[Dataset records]

★ ★ ★

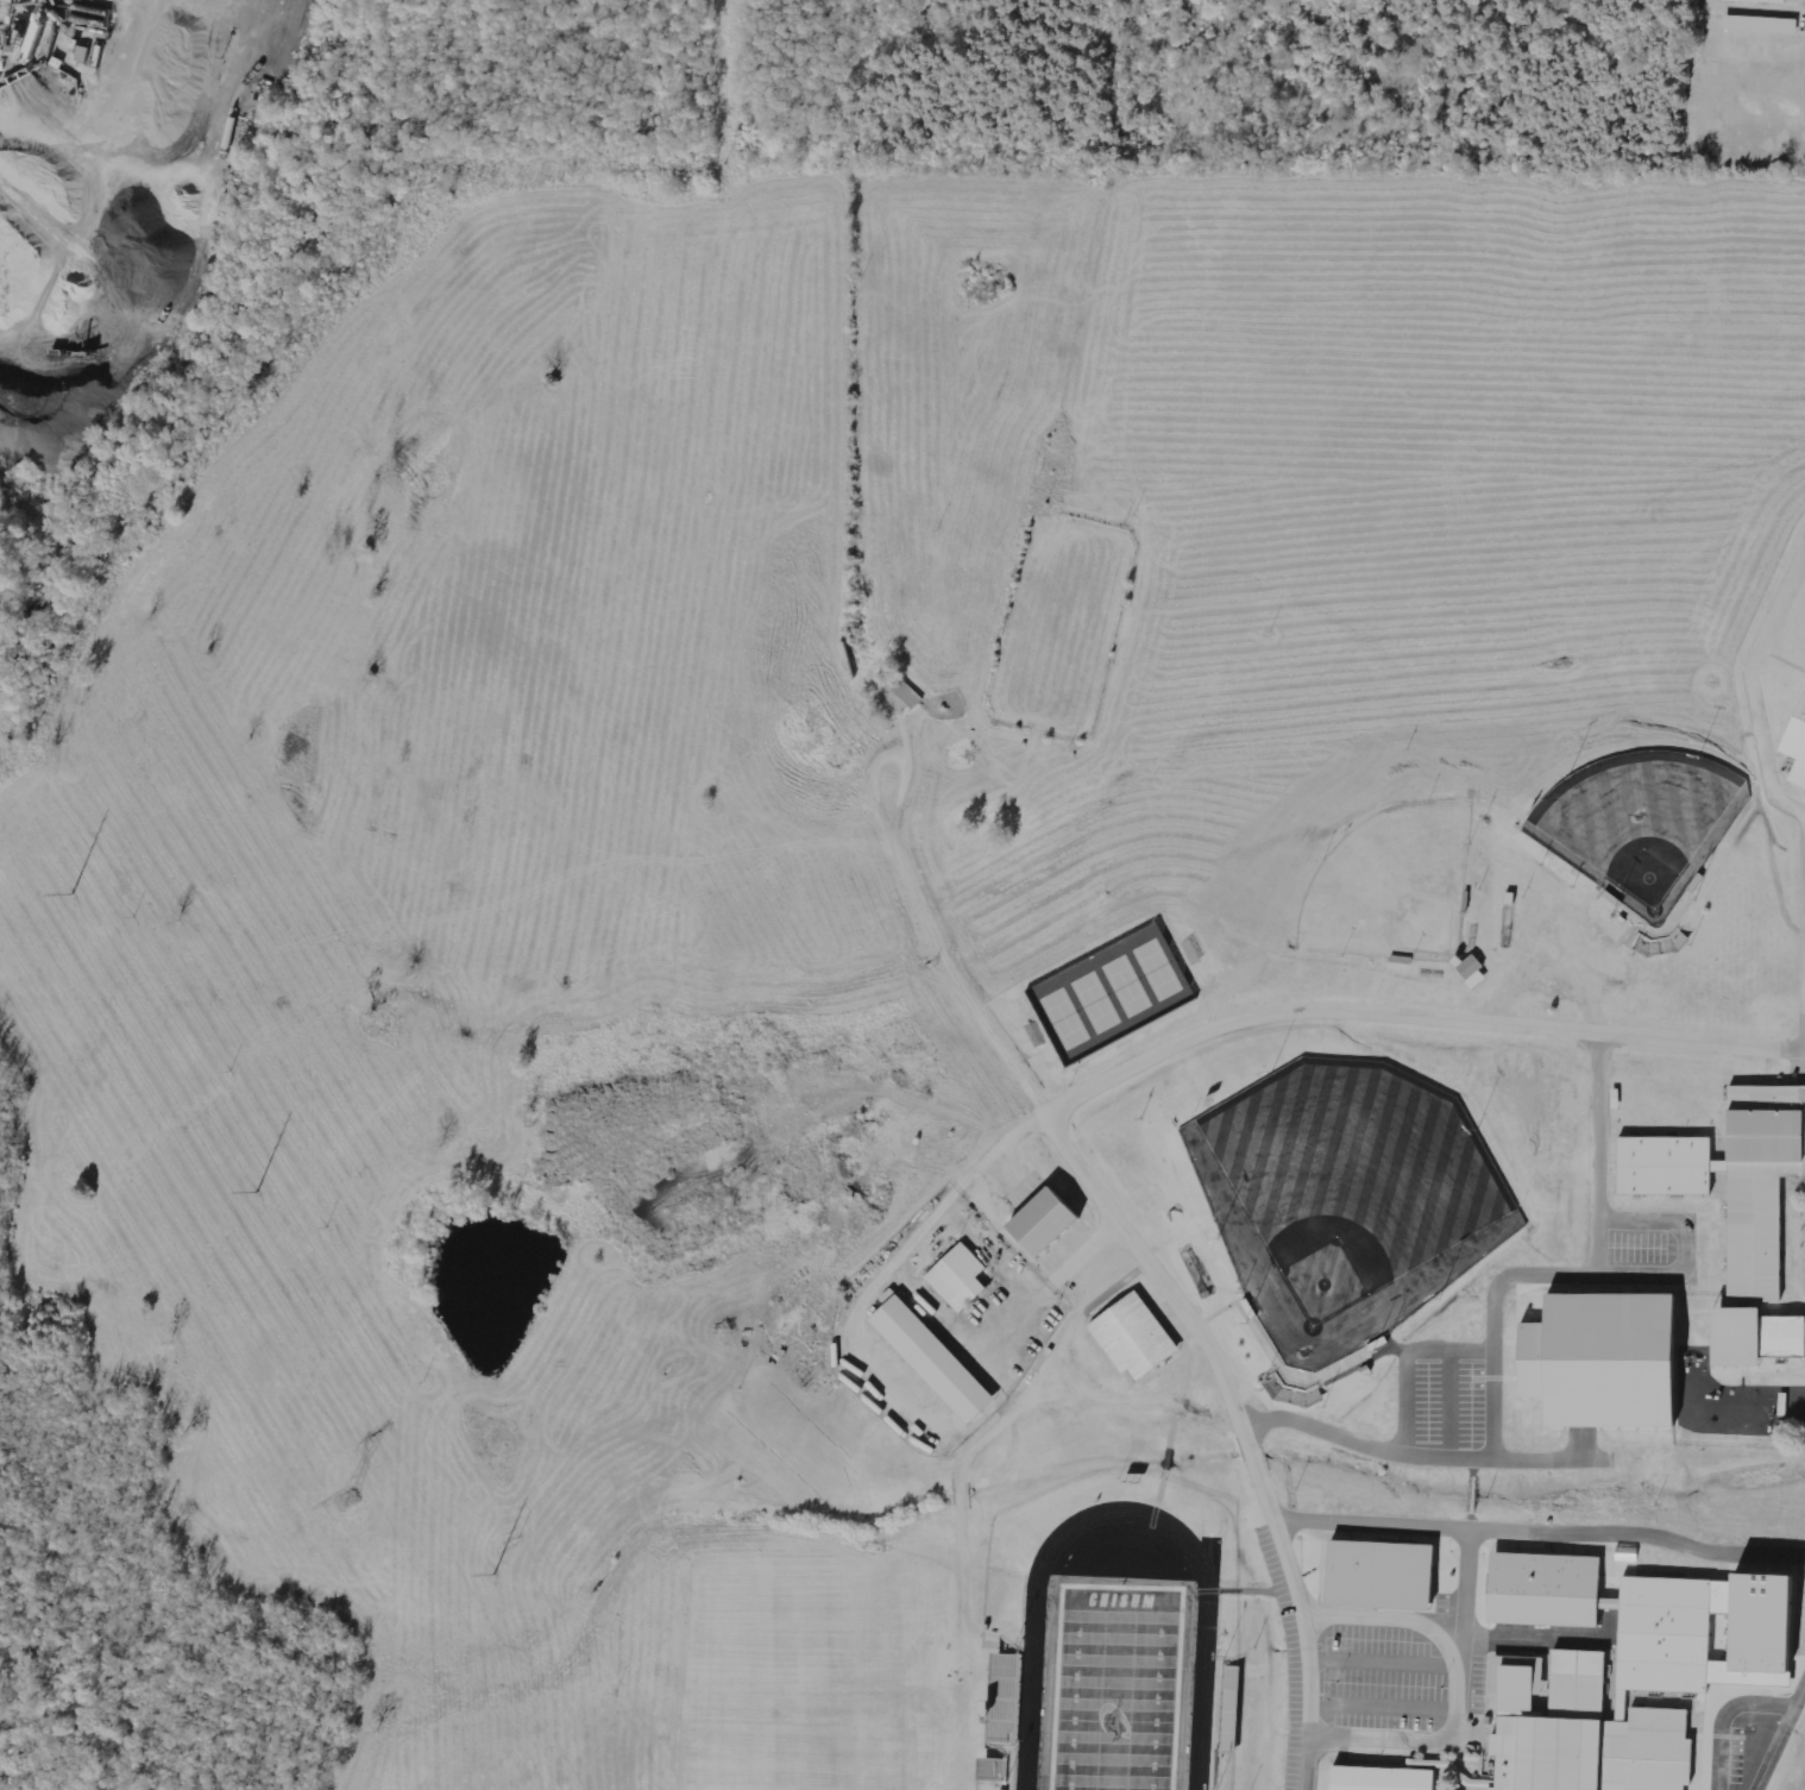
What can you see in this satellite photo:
building: (1770, 0)
building: (1760, 24)
road: (1751, 686)
building: (894, 698)
building: (1794, 738)
park: (1642, 820)
building: (1472, 972)
road: (1062, 1103)
park: (1347, 1196)
building: (1729, 1200)
building: (1030, 1223)
building: (950, 1275)
building: (1803, 1329)
building: (1127, 1333)
building: (930, 1358)
building: (1598, 1360)
power tower: (353, 1502)
building: (1378, 1575)
building: (1659, 1631)
building: (1231, 1690)
building: (1005, 1698)
road: (1779, 1733)
building: (1586, 1738)
building: (992, 1769)
building: (1373, 1777)

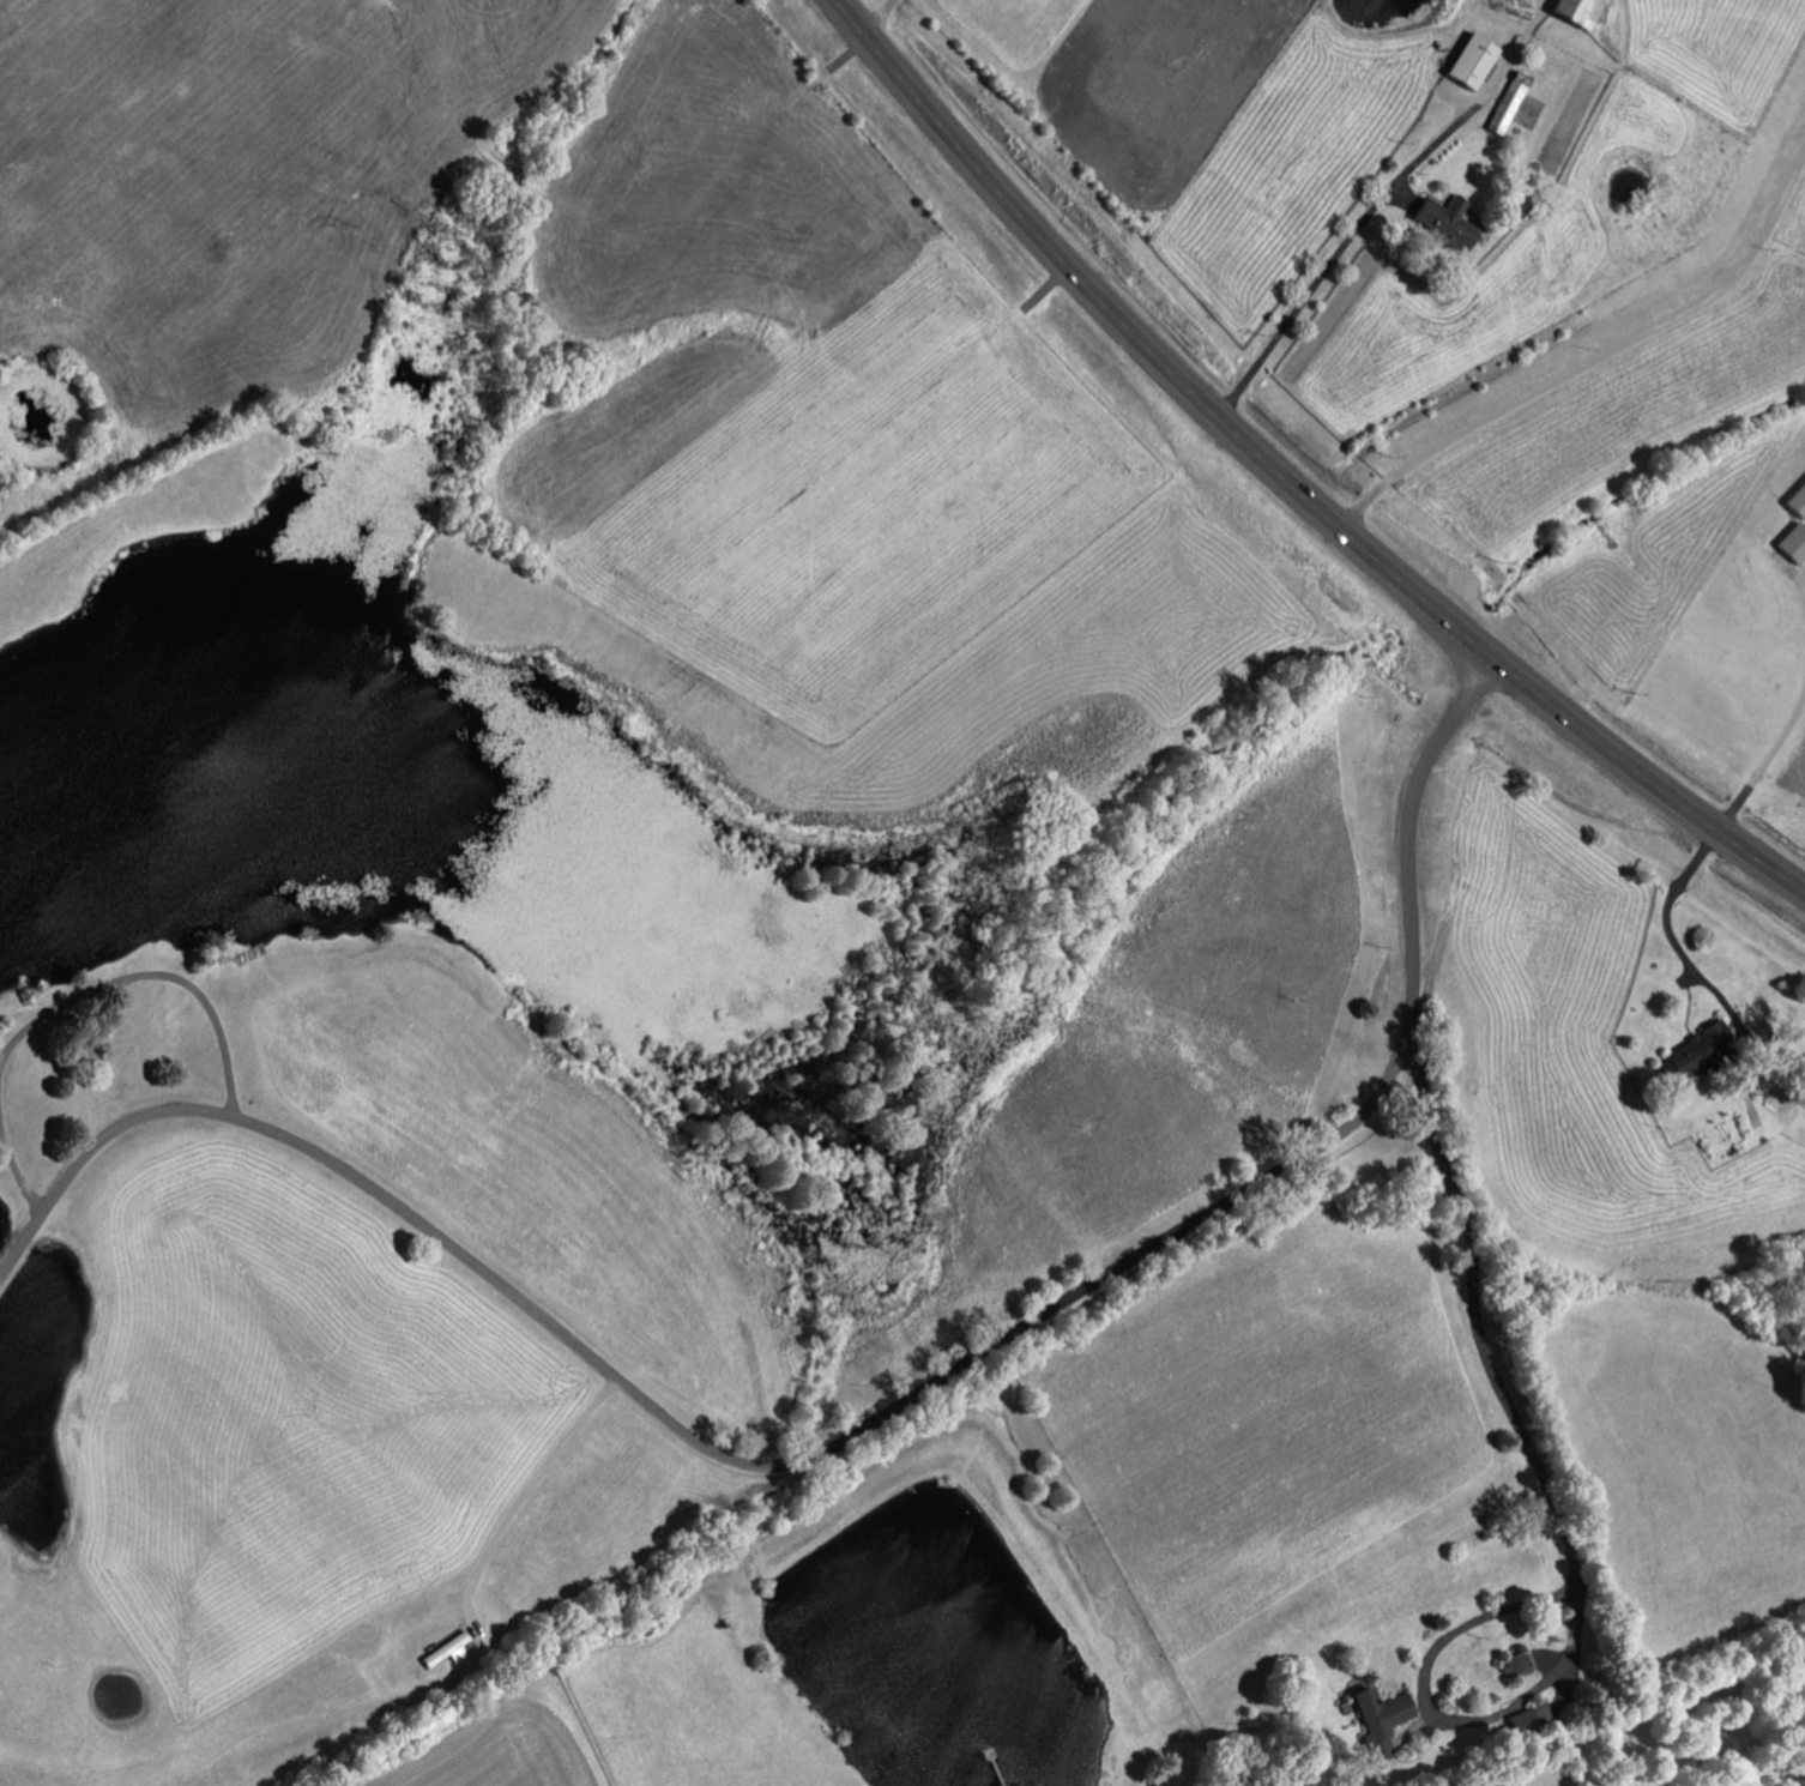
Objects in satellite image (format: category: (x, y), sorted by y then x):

★ ★ ★

_What to do_
Would you print all the entries again exactly, minus any pictures?

_Answer box_
What can you see in this satellite photo:
building: (1770, 0)
building: (1760, 24)
road: (1751, 686)
building: (894, 698)
building: (1794, 738)
park: (1642, 820)
building: (1472, 972)
road: (1062, 1103)
park: (1347, 1196)
building: (1729, 1200)
building: (1030, 1223)
building: (950, 1275)
building: (1803, 1329)
building: (1127, 1333)
building: (930, 1358)
building: (1598, 1360)
power tower: (353, 1502)
building: (1378, 1575)
building: (1659, 1631)
building: (1231, 1690)
building: (1005, 1698)
road: (1779, 1733)
building: (1586, 1738)
building: (992, 1769)
building: (1373, 1777)

Objects in satellite image (format: category: (x, y), sorted by y then x):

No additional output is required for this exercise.